WORK ORDER - Starting at the top of the listing, extract every line up to and including the one with "blue calculator [142,398,248,497]". Pictures stay out of the copy.

DATA PROVIDED -
* * * * * * * * *

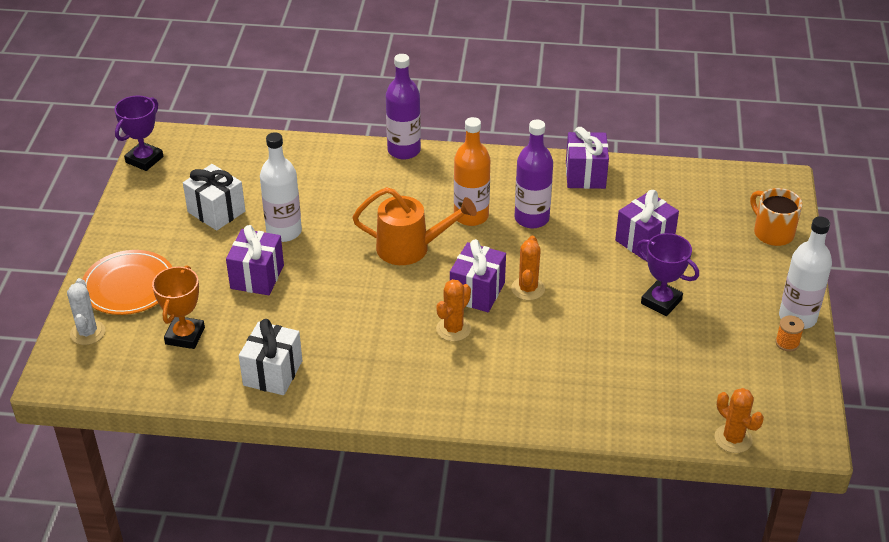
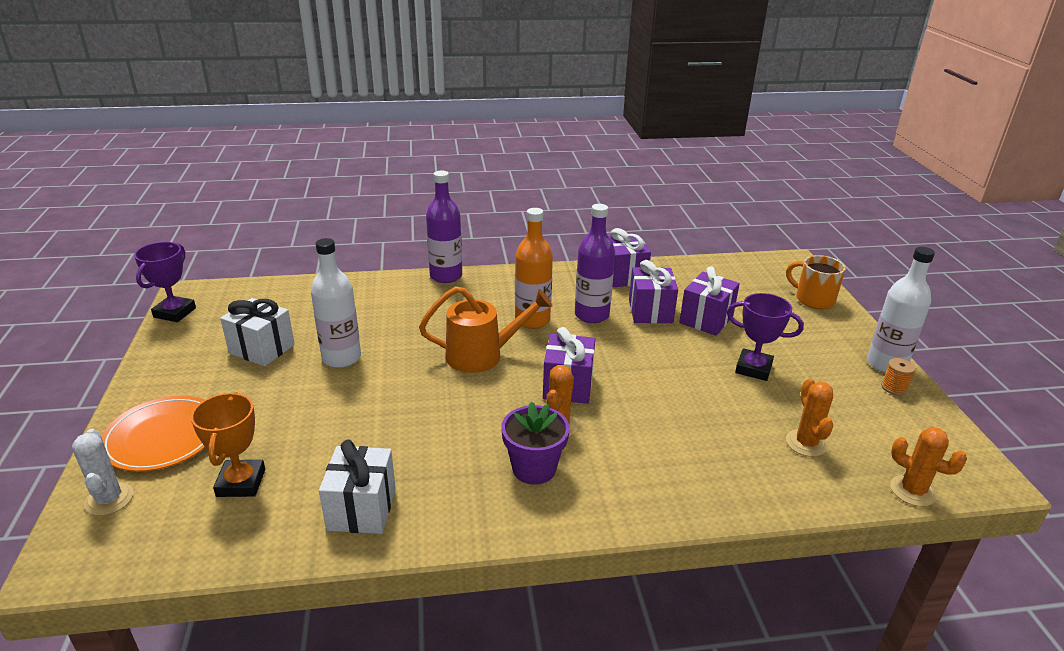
camera: 15 degrees left, 10 degrees down
purple gift [226,225,284,295] -> purple gift moved to [629,260,678,324]
orange cactus [511,236,545,300] -> orange cactus moved to [786,378,833,457]
none -> purple flower pot [501,401,570,485]

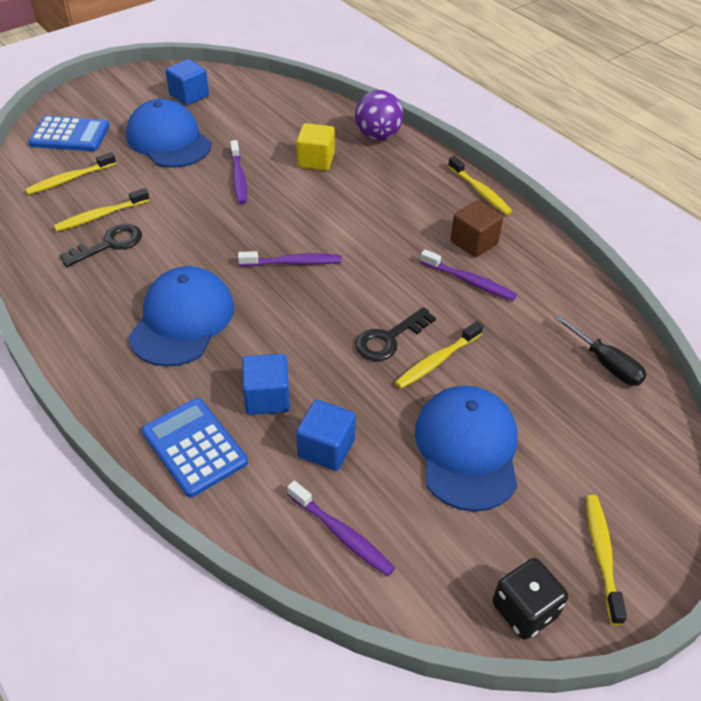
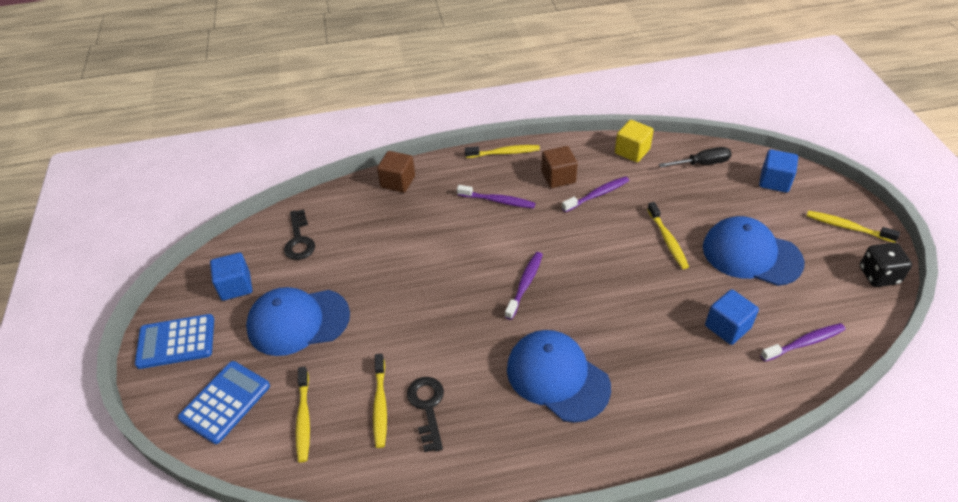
camera: 60 degrees left, 0 degrees up
blue calculator [142,398,248,497] -> blue calculator moved to [135,314,214,369]
purple toothbrush [230,140,247,204] -> purple toothbrush moved to [457,185,536,208]
blue cube [242,354,290,415] -> blue cube moved to [759,149,798,193]
yellow cube [296,123,335,171] -> yellow cube moved to [615,120,654,162]
purple ball [355,90,403,141] -> brown cube [377,151,415,193]
black key [355,307,436,361] -> black key moved to [284,210,315,260]

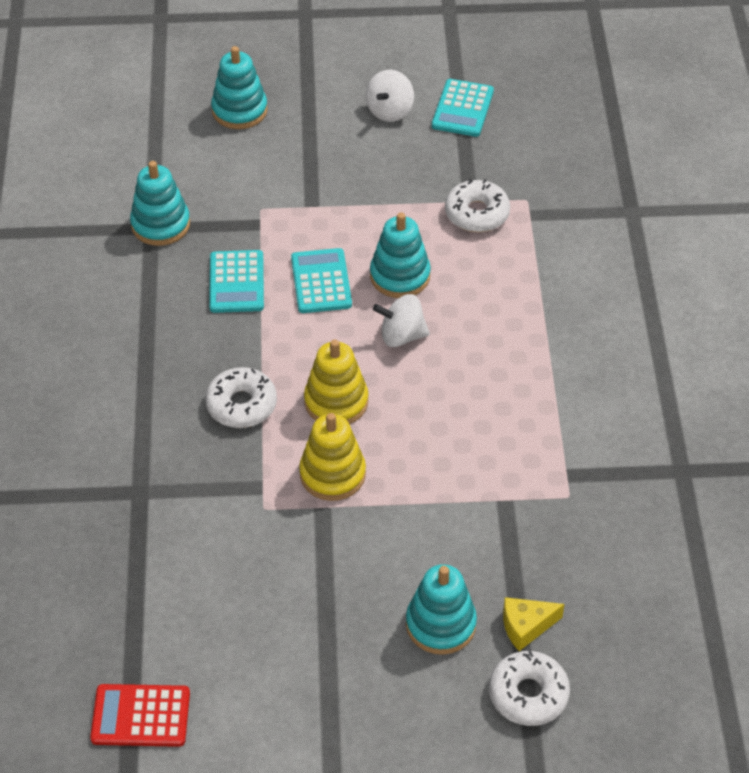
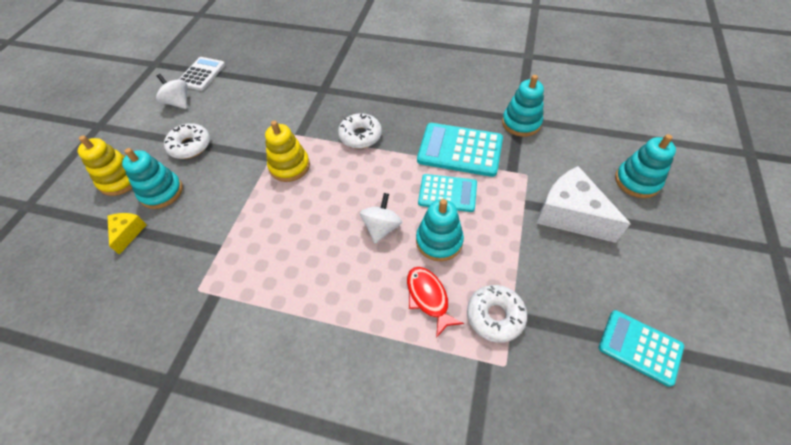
camera: 110 degrees right, 5 degrees up
red calculator [90,684,190,747] -> white calculator [178,57,225,91]
turquoise calculator [209,250,264,313] -> turquoise calculator [417,123,503,177], size x1.51
yellow stacking toy [304,339,368,424] -> yellow stacking toy moved to [78,135,132,196]
white spinning top [366,70,414,122] -> white spinning top moved to [156,74,188,109]
white donut [489,650,570,726] -> white donut moved to [164,123,210,159]
none -> red fish [407,267,464,338]
none -> white cheese [536,166,631,243]

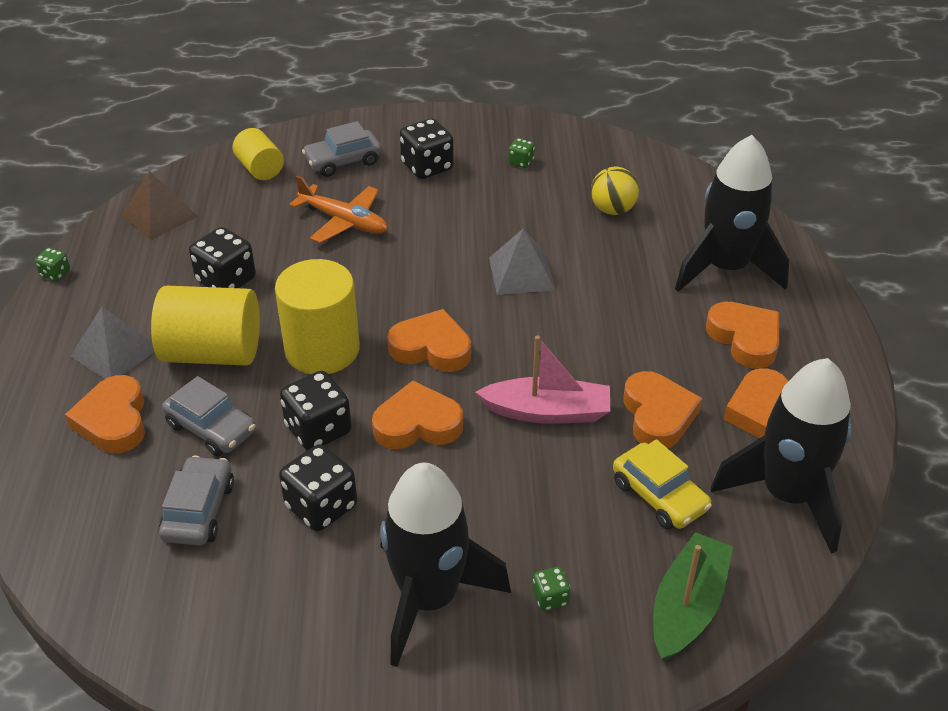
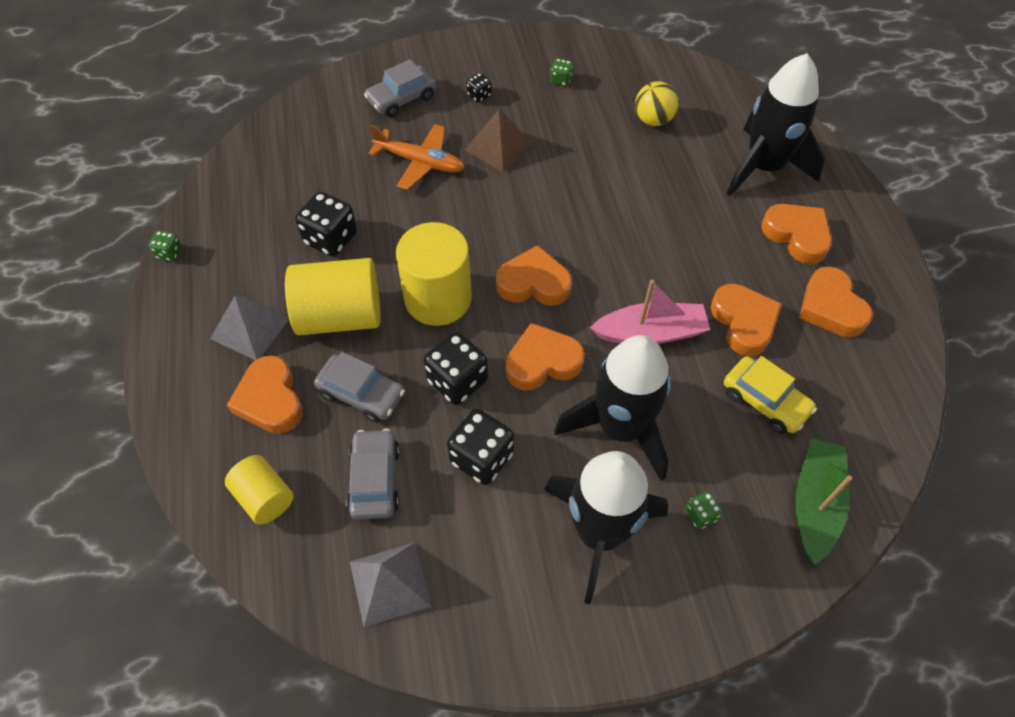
camera: 10 degrees left, 15 degrees up
brown pyramid [122,171,198,240] -> brown pyramid moved to [465,110,534,173]
yellow cylinder [232,128,284,180] -> yellow cylinder moved to [225,455,294,525]
black dice [400,119,454,179] -> black dice [466,73,492,103], size x0.51
grey pyramid [489,228,555,295] -> grey pyramid moved to [350,542,432,627]
black rocket [711,358,852,553] -> black rocket moved to [554,335,671,481]

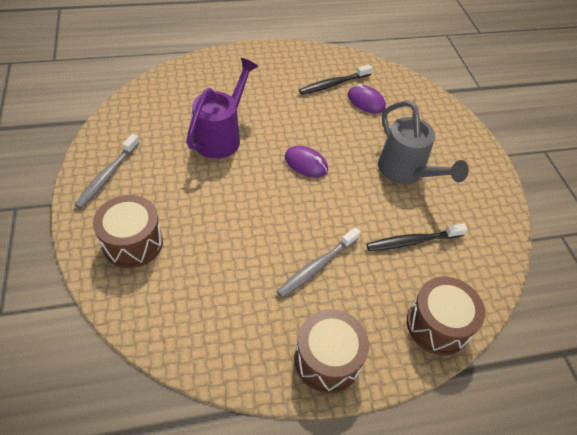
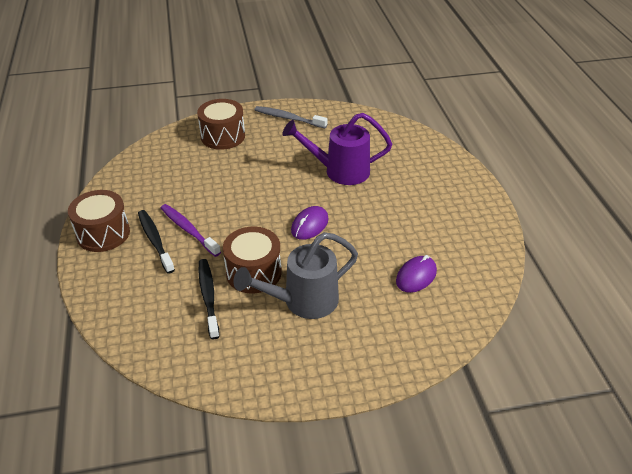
camera: 95 degrees right, 10 degrees down
purple watering can [186,58,258,159] -> purple watering can turned 150 degrees clockwise [282,113,392,185]
grey toothbrush [277,227,361,298] -> purple toothbrush [161,204,221,257]
black toothbrush [299,64,373,95] -> black toothbrush moved to [138,210,175,274]
brown drum [407,277,485,355] -> brown drum moved to [223,227,282,293]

* * * * * * * * *

SOLUTION TO THE PROBLEM -
camera: 15 degrees left, 10 degrees down
purple gift [226,225,284,295] -> purple gift moved to [629,260,678,324]
orange cactus [511,236,545,300] -> orange cactus moved to [786,378,833,457]
none -> purple flower pot [501,401,570,485]

camera: 60 degrees left, 0 degrees up
blue calculator [142,398,248,497] -> blue calculator moved to [135,314,214,369]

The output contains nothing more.